==== RECORD SET

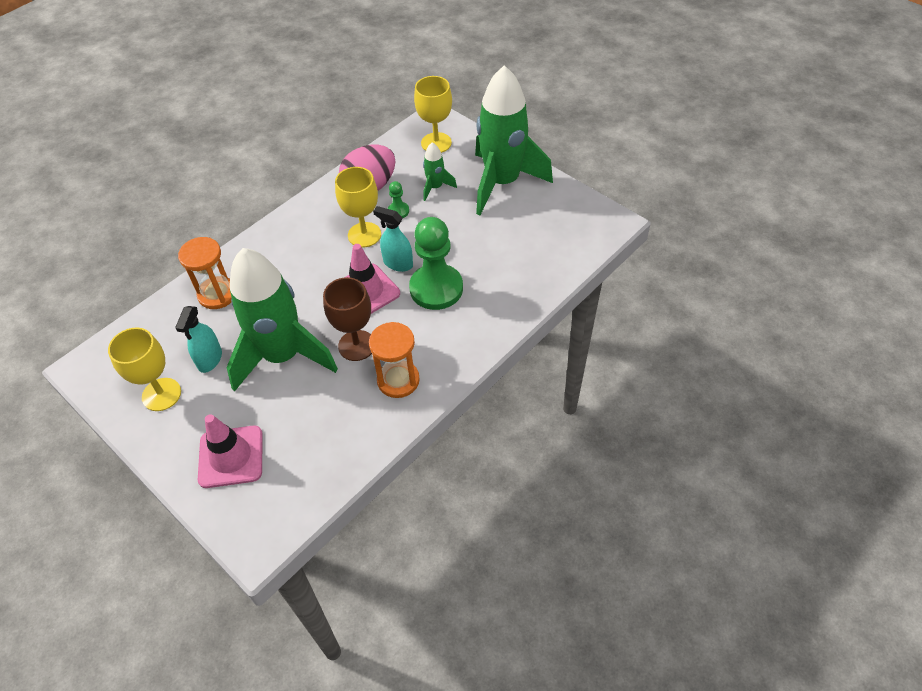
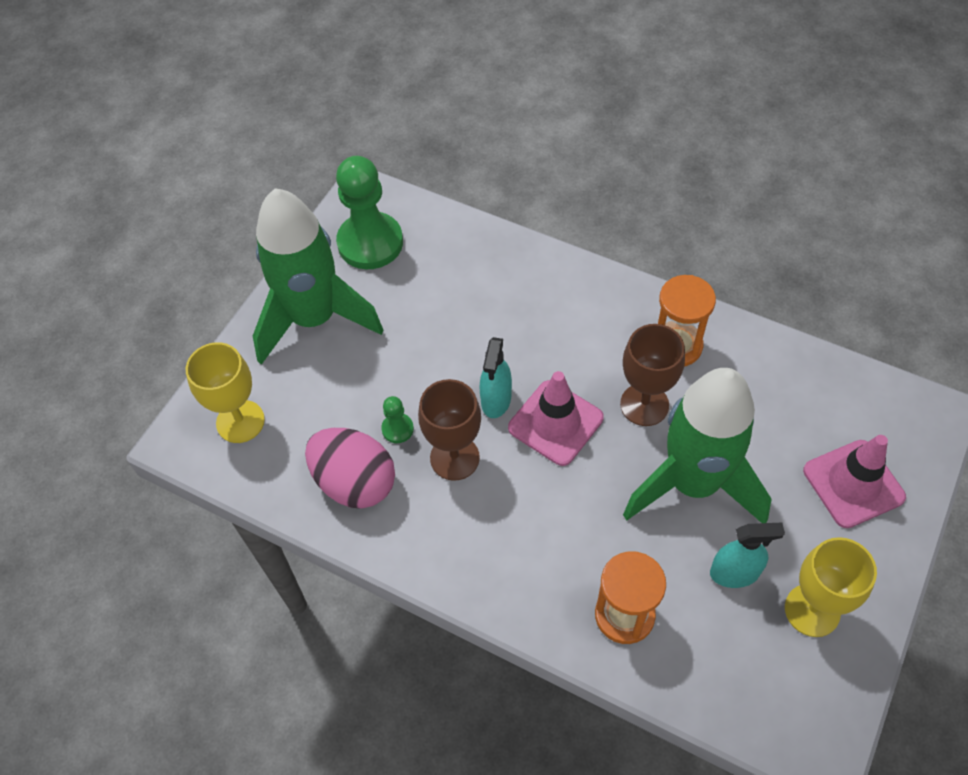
camera: 105 degrees left, 5 degrees up
(364, 235) = (454, 458): yellow goblet -> brown goblet
(435, 187) = (339, 396): green rocket -> none
(436, 288) = (525, 345): green pawn -> green pawn (370, 243)

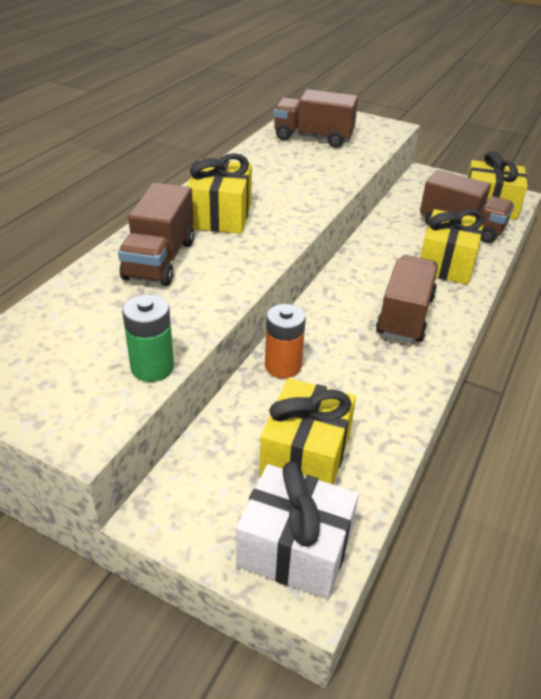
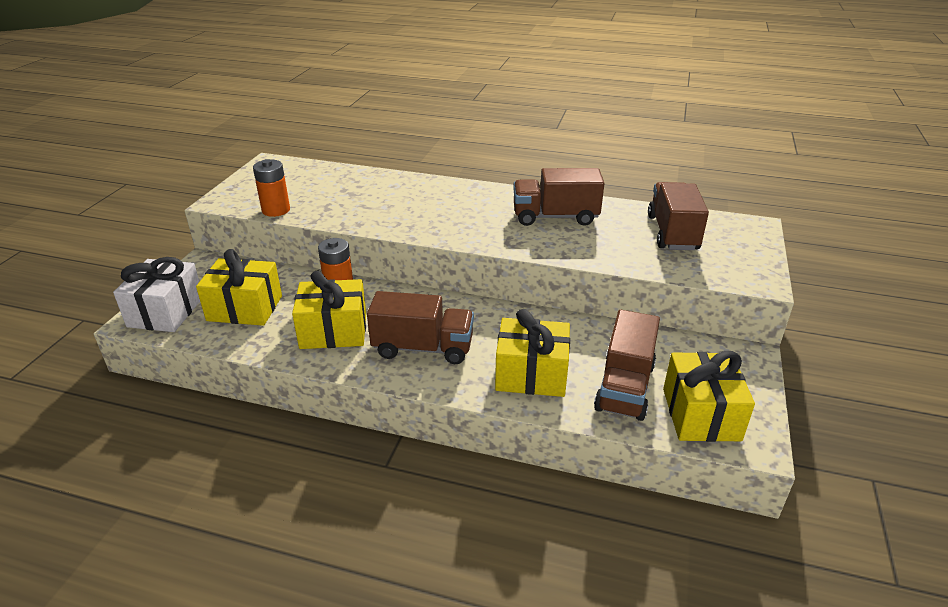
camera: 80 degrees right, 5 degrees down
(152, 368) = (276, 210): green battery -> orange battery
(160, 260) = (399, 194): brown truck -> brown truck (555, 217)
(220, 215) = (476, 206): yellow gift -> yellow gift (333, 331)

========

## EXERCISE AIM
Nothing but the pictures may be dropped; restate the material word for word.

## RESULT OF THIS EXERCISE
camera: 105 degrees left, 5 degrees up
(364, 235) = (454, 458): yellow goblet -> brown goblet
(435, 187) = (339, 396): green rocket -> none
(436, 288) = (525, 345): green pawn -> green pawn (370, 243)

camera: 80 degrees right, 5 degrees down
(152, 368) = (276, 210): green battery -> orange battery
(160, 260) = (399, 194): brown truck -> brown truck (555, 217)
(220, 215) = (476, 206): yellow gift -> yellow gift (333, 331)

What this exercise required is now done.